Supplied information:

⁂

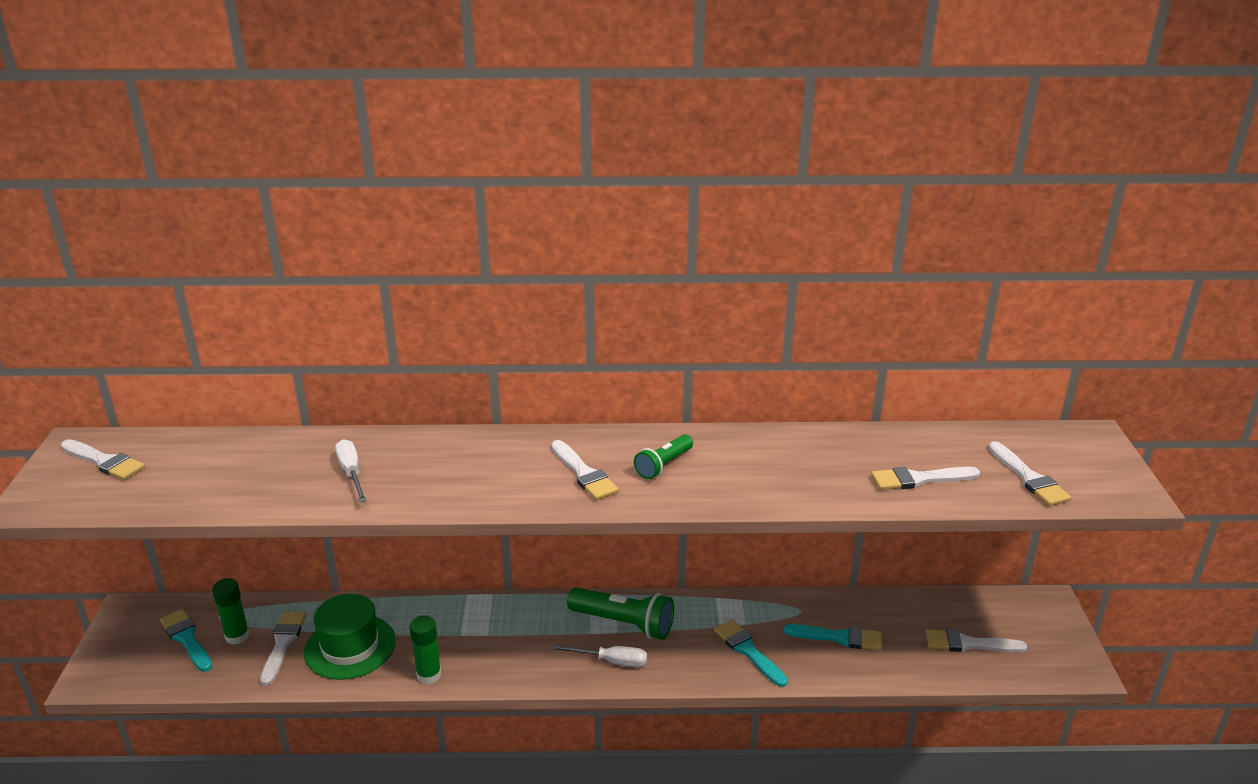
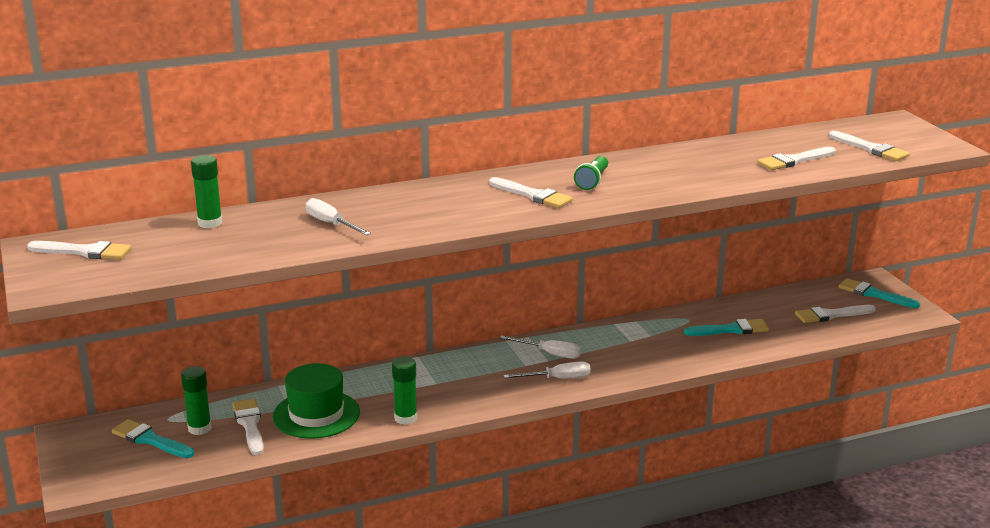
camera: 20 degrees left, 5 degrees down
green flashlight [567,587,674,640] -> white screwdriver [500,335,581,359]
turquoise brush [714,619,788,687] -> turquoise brush moved to [839,278,920,308]
none -> green glue stick [191,155,222,228]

⁂

Task requirements:
Copy all lines from the listing that contain "green".

Result of this task:
green flashlight [567,587,674,640] -> white screwdriver [500,335,581,359]
none -> green glue stick [191,155,222,228]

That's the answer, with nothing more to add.